● **WORK REQUEST**:
Once the line containing "none -> lime brick J2:K3 level 1" is reached in the listing below, reproduce it and all later lines through the final one exactly, but omit any pictures.

● **DATA FOR ANALYSIS**:
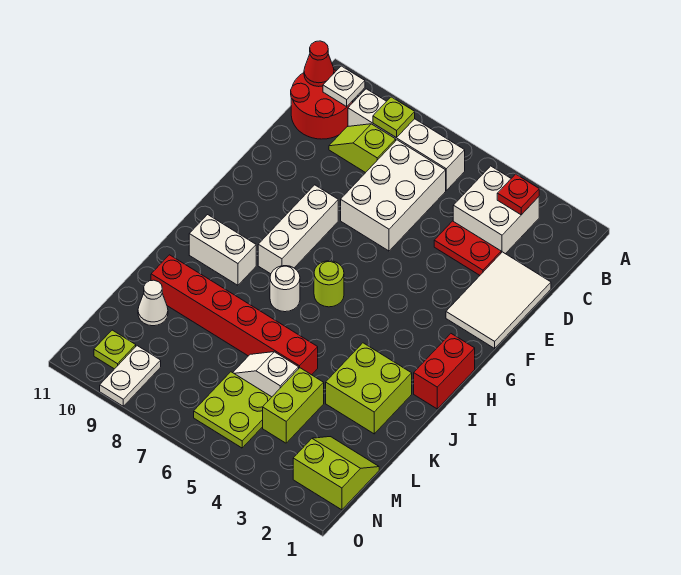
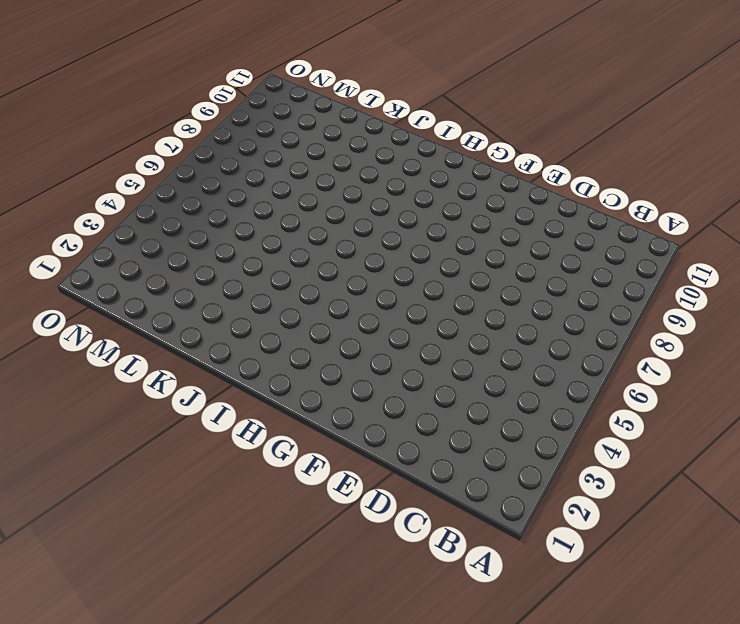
none -> white brick B3:C4 level 1
none -> white brick B6:B9 level 1
none -> red round brick B10:C11 level 1

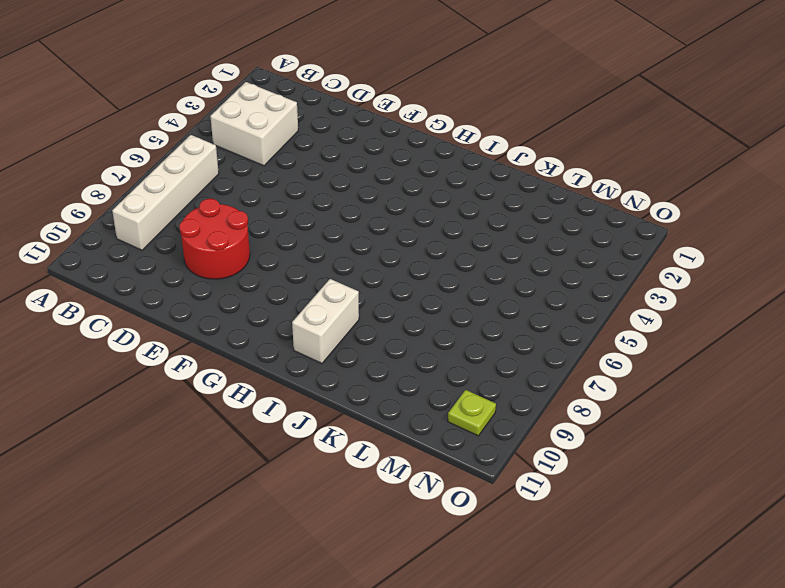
red round brick D8:E9 level 1 -> red round brick B10:C11 level 1
none -> white brick C6:E7 level 1
none -> lime slope C8:C9 level 1 top 8
none -> white tile D1:F2 level 1

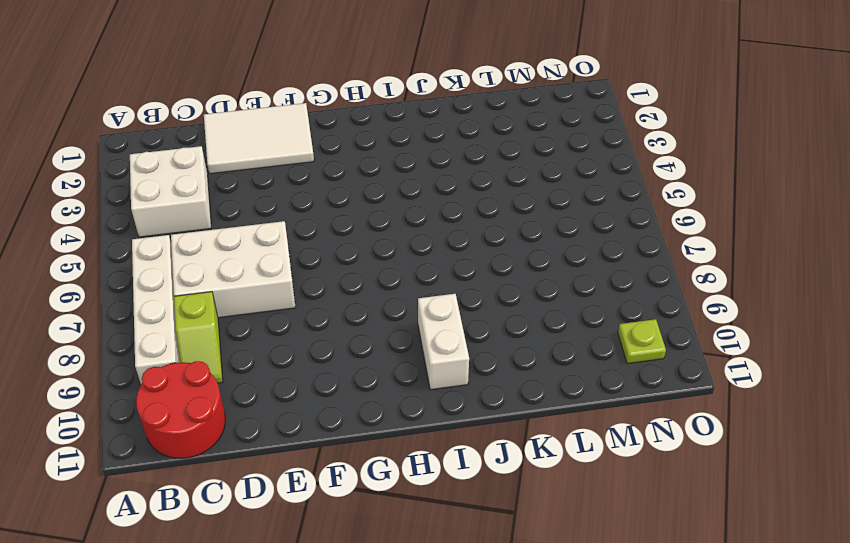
none -> red plate D3:D4 level 1
none -> white brick F8:H8 level 1
none -> red brick H1:I1 level 1

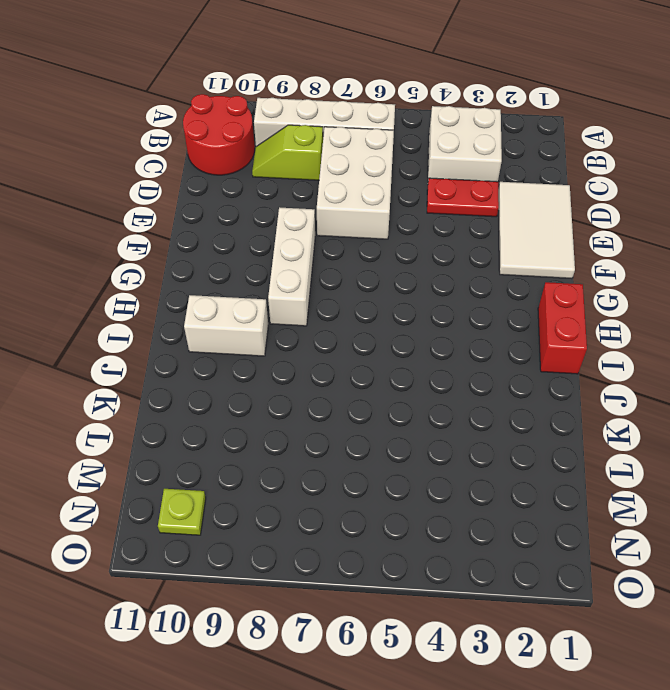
none -> lime round brick H6 level 1
none -> white round brick I7 level 1
none -> lime brick J2:K3 level 1

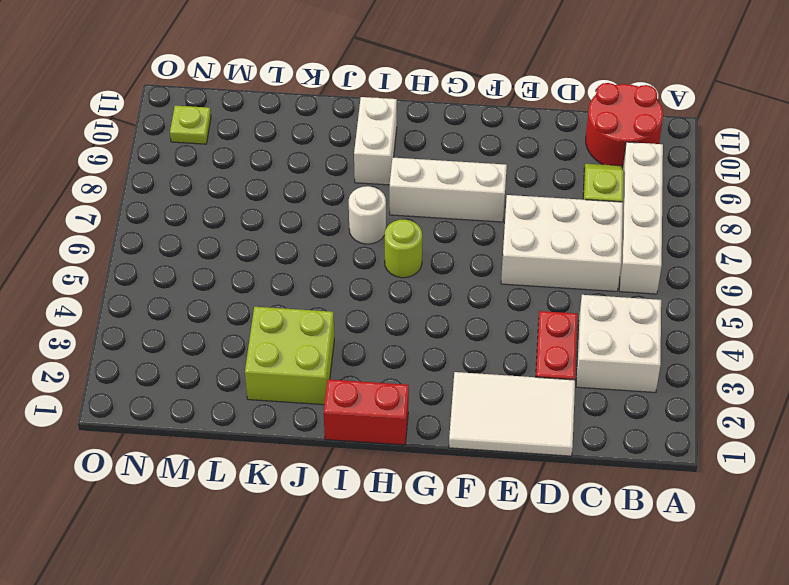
none -> red brick K5:K10 level 1
none -> lime brick L4:M4 level 1
none -> white slope L5:L6 level 1 top 5

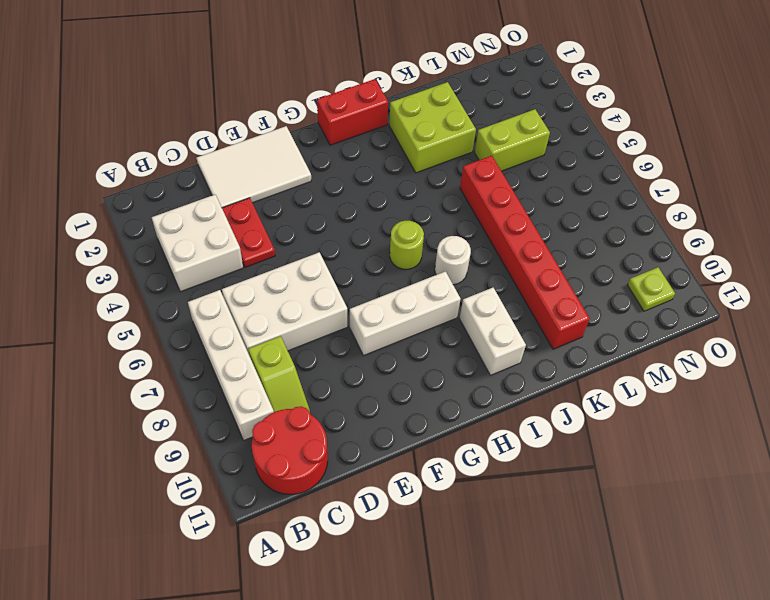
none -> white slope L5:L6 level 1 top 5
none -> white cone L10 level 1
none -> lime slope M1:N2 level 1 top N

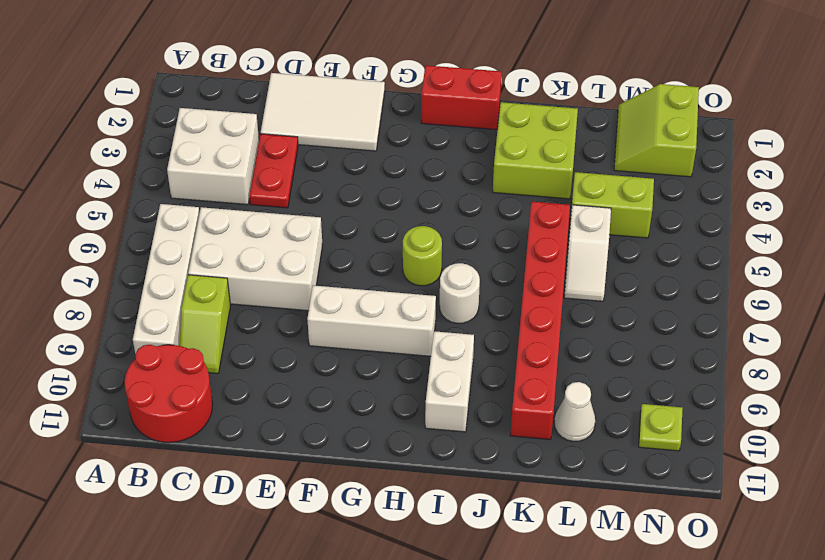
none -> lime plate M5:N6 level 1
none -> white plate N9:O9 level 1
none -> red plate B3 level 2

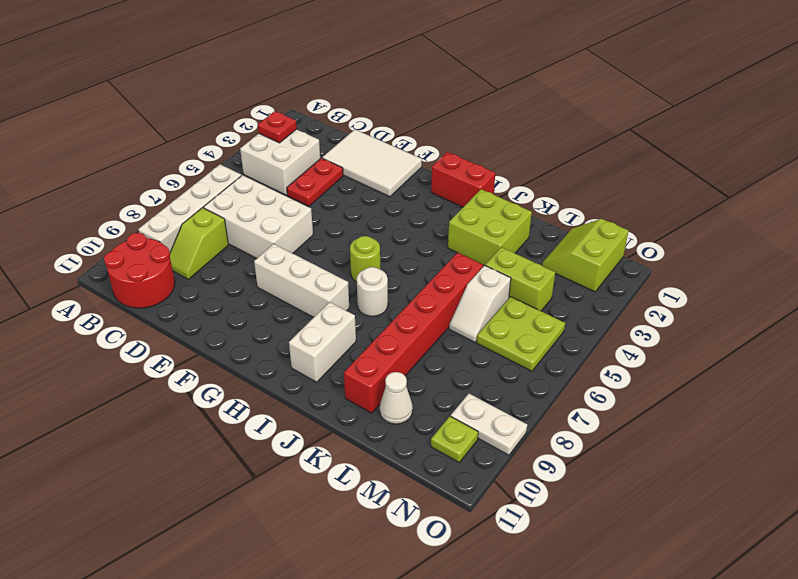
none -> lime plate B8 level 2
none -> white plate B10 level 2
none -> red cone B11 level 2

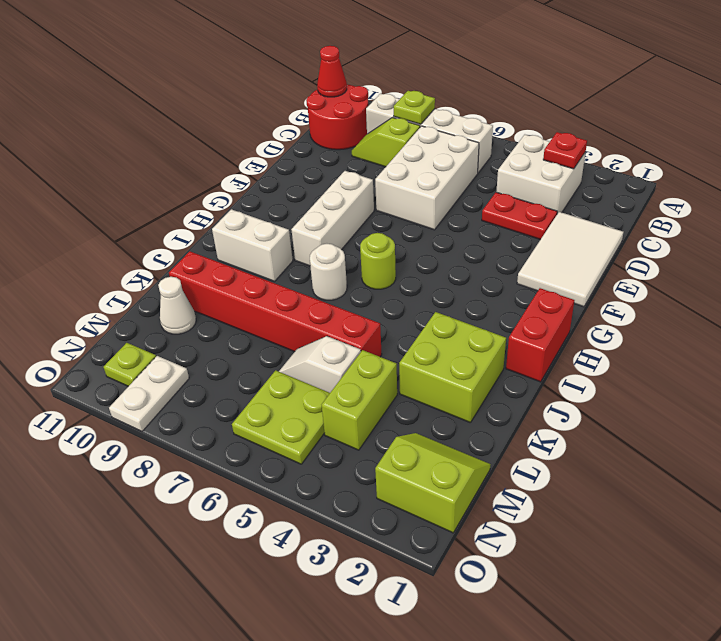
none -> white plate B10 level 2

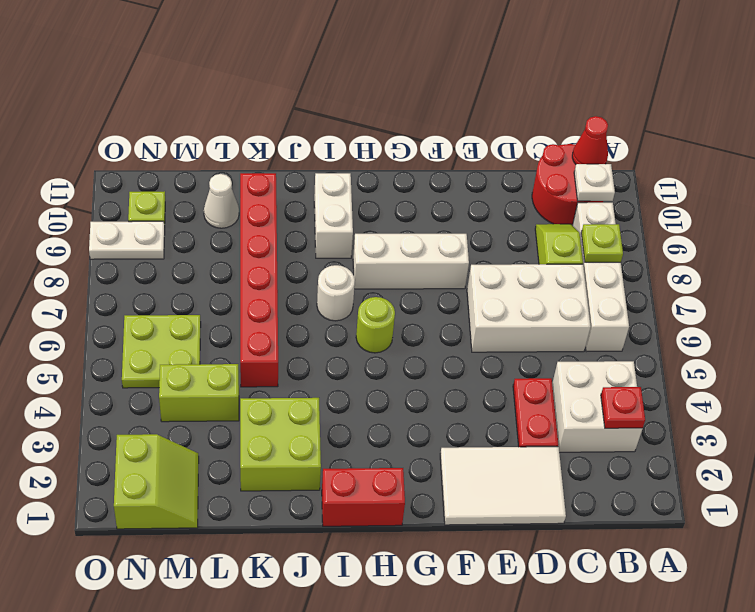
none -> white slope L5:L6 level 1 top 5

● **SOLUTION BELOW**:
none -> lime brick J2:K3 level 1

none -> red brick K5:K10 level 1
none -> lime brick L4:M4 level 1
none -> white slope L5:L6 level 1 top 5

none -> white slope L5:L6 level 1 top 5
none -> white cone L10 level 1
none -> lime slope M1:N2 level 1 top N

none -> lime plate M5:N6 level 1
none -> white plate N9:O9 level 1
none -> red plate B3 level 2

none -> lime plate B8 level 2
none -> white plate B10 level 2
none -> red cone B11 level 2

none -> white plate B10 level 2

none -> white slope L5:L6 level 1 top 5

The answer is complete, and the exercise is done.